SUPPLIED DATA:
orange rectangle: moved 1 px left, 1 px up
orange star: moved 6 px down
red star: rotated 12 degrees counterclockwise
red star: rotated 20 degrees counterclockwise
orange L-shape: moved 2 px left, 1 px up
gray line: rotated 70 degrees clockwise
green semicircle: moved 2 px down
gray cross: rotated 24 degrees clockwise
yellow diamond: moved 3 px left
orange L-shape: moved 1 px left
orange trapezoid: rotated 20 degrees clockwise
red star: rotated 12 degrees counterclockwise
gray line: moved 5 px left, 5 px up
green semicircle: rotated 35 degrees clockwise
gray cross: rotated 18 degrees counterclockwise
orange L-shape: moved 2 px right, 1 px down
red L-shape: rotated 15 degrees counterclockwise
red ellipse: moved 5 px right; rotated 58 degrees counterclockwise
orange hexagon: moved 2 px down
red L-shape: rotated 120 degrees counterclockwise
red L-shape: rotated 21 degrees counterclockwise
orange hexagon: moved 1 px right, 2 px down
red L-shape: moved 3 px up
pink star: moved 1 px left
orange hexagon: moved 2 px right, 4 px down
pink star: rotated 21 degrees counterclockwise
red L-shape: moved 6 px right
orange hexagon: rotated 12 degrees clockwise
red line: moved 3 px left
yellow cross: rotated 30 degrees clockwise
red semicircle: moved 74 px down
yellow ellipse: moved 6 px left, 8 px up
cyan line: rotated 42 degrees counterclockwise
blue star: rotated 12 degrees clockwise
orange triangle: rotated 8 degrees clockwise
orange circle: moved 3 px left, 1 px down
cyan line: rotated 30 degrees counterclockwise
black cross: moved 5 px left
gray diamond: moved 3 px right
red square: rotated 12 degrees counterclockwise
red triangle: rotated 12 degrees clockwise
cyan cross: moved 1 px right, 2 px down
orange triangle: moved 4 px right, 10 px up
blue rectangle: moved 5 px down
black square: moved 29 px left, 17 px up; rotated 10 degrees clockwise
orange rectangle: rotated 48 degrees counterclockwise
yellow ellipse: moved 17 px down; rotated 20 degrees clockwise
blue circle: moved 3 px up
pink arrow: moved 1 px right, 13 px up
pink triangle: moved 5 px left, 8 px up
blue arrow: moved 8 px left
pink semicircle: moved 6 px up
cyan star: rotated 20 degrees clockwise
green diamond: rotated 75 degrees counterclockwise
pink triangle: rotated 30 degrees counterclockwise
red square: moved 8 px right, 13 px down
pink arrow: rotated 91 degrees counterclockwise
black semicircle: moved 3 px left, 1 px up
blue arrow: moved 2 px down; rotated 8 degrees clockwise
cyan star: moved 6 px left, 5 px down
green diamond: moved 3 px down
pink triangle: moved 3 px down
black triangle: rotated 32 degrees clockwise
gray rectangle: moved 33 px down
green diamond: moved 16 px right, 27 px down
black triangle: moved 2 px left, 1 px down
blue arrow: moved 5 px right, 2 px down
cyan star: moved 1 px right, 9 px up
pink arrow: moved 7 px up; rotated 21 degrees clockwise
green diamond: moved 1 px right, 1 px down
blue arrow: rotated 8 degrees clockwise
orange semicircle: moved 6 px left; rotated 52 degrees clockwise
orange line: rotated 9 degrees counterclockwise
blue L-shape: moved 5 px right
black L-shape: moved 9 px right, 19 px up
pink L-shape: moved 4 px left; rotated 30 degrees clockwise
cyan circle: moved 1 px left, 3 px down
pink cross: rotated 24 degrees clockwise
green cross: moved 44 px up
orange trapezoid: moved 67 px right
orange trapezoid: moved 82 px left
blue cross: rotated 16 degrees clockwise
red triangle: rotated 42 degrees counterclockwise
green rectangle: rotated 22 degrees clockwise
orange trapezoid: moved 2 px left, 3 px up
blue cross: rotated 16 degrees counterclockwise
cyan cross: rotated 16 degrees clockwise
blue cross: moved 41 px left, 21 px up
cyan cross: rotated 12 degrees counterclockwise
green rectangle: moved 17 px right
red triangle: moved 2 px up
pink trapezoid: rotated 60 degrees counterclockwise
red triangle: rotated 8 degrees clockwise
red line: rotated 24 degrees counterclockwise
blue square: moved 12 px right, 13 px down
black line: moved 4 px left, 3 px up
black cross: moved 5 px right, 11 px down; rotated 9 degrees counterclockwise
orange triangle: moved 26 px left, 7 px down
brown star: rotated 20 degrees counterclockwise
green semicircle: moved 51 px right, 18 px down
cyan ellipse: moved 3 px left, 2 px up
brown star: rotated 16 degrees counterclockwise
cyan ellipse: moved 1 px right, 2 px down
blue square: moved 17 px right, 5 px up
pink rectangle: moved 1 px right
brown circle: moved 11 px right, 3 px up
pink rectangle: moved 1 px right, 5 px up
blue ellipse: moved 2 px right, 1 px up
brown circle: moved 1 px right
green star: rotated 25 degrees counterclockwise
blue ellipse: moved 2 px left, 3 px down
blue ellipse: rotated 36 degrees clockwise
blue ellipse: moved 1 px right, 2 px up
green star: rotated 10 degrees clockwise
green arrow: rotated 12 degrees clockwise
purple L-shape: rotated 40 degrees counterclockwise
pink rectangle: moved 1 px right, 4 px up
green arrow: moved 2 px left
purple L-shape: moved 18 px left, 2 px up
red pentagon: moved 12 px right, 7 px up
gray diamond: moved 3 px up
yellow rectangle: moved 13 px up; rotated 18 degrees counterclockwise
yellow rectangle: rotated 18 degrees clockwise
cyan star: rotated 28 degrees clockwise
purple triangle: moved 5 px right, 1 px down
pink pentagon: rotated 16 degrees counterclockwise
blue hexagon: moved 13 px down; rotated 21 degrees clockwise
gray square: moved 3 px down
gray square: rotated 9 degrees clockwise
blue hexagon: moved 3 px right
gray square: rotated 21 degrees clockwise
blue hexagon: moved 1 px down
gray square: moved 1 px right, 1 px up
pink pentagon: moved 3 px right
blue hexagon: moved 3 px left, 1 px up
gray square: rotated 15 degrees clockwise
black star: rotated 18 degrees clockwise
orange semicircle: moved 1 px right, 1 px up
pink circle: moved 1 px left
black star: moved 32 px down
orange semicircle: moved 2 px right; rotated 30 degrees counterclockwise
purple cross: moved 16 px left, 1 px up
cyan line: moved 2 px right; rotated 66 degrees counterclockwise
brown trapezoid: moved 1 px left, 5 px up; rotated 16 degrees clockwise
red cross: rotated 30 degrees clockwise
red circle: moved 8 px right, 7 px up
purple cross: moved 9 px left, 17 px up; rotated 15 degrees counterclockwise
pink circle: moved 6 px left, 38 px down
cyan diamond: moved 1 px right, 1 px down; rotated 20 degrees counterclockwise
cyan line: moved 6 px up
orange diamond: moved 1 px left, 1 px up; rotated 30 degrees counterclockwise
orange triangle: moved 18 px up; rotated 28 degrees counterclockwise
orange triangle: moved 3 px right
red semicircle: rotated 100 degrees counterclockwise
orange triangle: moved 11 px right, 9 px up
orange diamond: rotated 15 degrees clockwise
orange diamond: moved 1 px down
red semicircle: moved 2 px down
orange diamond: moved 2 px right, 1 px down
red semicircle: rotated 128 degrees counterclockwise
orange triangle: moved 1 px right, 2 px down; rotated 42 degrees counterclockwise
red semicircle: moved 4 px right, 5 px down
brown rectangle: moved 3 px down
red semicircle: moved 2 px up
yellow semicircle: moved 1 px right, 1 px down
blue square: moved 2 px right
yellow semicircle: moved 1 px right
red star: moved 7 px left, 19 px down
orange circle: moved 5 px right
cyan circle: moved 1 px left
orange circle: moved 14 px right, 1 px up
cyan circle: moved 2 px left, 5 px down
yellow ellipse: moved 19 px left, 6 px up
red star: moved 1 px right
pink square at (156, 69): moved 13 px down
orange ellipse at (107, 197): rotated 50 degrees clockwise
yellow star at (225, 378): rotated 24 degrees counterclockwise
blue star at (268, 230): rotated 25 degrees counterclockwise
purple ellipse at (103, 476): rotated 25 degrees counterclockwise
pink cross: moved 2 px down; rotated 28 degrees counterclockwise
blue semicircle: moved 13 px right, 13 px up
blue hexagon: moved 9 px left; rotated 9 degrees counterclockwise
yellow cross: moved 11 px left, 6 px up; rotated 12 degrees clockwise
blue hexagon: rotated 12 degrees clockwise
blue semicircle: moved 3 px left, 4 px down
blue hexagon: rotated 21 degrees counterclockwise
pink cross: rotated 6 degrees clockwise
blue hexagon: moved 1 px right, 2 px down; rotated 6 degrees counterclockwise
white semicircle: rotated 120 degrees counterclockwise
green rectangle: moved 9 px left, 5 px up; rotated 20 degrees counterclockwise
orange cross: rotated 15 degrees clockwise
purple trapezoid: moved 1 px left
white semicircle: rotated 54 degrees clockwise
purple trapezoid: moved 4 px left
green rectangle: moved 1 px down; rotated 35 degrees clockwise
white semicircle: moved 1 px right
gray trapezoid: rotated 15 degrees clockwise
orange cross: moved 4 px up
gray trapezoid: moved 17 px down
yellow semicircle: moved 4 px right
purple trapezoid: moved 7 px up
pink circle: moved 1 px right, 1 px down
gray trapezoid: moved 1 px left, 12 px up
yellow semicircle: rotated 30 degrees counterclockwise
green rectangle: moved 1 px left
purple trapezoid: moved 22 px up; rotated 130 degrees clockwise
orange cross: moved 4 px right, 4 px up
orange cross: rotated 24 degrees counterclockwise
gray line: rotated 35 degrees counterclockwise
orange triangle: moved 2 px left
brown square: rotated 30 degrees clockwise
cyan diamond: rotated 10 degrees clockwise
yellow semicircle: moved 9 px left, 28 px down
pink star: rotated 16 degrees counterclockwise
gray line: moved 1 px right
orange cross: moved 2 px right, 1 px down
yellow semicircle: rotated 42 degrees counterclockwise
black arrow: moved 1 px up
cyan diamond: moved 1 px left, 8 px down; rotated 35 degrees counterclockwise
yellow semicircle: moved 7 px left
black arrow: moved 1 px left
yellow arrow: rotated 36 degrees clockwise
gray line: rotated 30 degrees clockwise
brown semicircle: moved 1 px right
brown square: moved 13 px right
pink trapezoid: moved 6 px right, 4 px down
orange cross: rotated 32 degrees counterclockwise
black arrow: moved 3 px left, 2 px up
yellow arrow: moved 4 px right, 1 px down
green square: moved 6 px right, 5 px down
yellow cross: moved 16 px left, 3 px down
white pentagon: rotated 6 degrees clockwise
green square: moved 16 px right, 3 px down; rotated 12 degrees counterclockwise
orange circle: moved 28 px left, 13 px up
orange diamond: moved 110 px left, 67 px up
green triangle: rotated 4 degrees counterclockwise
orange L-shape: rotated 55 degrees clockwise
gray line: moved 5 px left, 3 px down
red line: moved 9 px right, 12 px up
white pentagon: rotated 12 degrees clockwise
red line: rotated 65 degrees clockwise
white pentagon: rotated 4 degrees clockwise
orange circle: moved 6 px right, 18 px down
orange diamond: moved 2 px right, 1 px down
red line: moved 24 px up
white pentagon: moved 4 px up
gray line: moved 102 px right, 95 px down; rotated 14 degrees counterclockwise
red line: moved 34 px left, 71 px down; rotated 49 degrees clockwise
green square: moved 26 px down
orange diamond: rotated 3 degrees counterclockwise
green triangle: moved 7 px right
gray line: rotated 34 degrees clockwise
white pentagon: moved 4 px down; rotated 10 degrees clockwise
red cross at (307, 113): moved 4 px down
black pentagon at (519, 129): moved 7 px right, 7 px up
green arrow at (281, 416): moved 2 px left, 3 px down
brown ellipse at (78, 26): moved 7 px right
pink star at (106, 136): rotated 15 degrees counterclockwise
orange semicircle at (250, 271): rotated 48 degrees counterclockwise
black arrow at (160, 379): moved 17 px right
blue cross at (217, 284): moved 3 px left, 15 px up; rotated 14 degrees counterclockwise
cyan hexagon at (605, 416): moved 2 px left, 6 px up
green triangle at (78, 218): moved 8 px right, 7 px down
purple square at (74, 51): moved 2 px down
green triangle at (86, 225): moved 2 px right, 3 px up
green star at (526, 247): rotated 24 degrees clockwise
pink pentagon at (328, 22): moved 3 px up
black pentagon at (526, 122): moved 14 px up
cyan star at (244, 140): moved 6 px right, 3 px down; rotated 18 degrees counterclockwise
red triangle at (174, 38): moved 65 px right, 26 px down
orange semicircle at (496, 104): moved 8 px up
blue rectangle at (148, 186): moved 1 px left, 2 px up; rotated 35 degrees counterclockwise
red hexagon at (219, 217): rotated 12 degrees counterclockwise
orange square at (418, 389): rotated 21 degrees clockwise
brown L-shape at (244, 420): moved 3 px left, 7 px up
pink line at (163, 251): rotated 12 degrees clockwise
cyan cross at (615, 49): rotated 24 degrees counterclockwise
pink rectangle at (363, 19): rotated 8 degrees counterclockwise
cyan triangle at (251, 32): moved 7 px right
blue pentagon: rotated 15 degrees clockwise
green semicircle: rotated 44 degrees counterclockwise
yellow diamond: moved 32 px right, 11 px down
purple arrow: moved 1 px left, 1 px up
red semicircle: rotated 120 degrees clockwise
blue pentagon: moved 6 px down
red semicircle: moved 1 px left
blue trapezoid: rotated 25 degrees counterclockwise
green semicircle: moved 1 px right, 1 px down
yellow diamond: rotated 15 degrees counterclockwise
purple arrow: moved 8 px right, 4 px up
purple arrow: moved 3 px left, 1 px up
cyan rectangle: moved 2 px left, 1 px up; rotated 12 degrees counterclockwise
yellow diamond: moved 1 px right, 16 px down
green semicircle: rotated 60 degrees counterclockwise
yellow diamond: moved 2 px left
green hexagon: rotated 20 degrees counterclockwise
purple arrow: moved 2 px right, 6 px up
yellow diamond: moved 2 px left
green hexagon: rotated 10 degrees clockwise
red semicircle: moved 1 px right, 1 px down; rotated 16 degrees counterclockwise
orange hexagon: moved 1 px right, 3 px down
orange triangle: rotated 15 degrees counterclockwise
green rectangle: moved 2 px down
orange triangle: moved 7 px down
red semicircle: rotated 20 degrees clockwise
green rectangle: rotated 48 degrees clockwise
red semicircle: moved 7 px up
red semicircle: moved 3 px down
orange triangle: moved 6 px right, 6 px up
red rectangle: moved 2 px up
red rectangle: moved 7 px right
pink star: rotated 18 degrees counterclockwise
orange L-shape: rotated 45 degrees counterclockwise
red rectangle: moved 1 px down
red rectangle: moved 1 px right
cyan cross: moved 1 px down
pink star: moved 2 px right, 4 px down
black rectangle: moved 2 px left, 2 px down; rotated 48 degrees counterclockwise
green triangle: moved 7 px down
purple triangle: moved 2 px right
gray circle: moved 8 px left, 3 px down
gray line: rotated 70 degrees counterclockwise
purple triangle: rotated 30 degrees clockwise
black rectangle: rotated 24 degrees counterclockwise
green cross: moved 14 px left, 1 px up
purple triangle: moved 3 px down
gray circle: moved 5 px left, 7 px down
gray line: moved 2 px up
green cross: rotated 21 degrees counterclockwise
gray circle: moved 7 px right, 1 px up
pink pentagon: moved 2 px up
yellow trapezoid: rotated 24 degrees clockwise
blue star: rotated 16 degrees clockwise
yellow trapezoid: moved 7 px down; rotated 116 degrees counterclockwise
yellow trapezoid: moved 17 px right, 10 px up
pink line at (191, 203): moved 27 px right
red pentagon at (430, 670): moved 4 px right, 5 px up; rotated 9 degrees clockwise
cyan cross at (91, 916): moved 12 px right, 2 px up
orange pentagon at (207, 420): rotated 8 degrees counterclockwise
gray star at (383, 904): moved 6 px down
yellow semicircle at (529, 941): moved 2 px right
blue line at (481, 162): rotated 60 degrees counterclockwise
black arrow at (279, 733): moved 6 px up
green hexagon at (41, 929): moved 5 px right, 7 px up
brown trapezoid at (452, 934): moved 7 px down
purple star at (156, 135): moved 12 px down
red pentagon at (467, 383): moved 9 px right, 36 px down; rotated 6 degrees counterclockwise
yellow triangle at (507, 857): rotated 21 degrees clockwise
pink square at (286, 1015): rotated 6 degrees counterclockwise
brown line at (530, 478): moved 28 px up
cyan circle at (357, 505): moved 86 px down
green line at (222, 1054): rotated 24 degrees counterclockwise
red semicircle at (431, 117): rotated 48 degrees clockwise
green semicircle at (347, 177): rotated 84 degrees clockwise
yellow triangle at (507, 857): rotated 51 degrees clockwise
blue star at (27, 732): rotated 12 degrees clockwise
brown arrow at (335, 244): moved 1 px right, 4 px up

JOB:
Retype the stretch of the material from its first line through the line containing "green semicircle: moved 2 px down", copying every line unchanged.

WRITTEN ANSWER:
orange rectangle: moved 1 px left, 1 px up
orange star: moved 6 px down
red star: rotated 12 degrees counterclockwise
red star: rotated 20 degrees counterclockwise
orange L-shape: moved 2 px left, 1 px up
gray line: rotated 70 degrees clockwise
green semicircle: moved 2 px down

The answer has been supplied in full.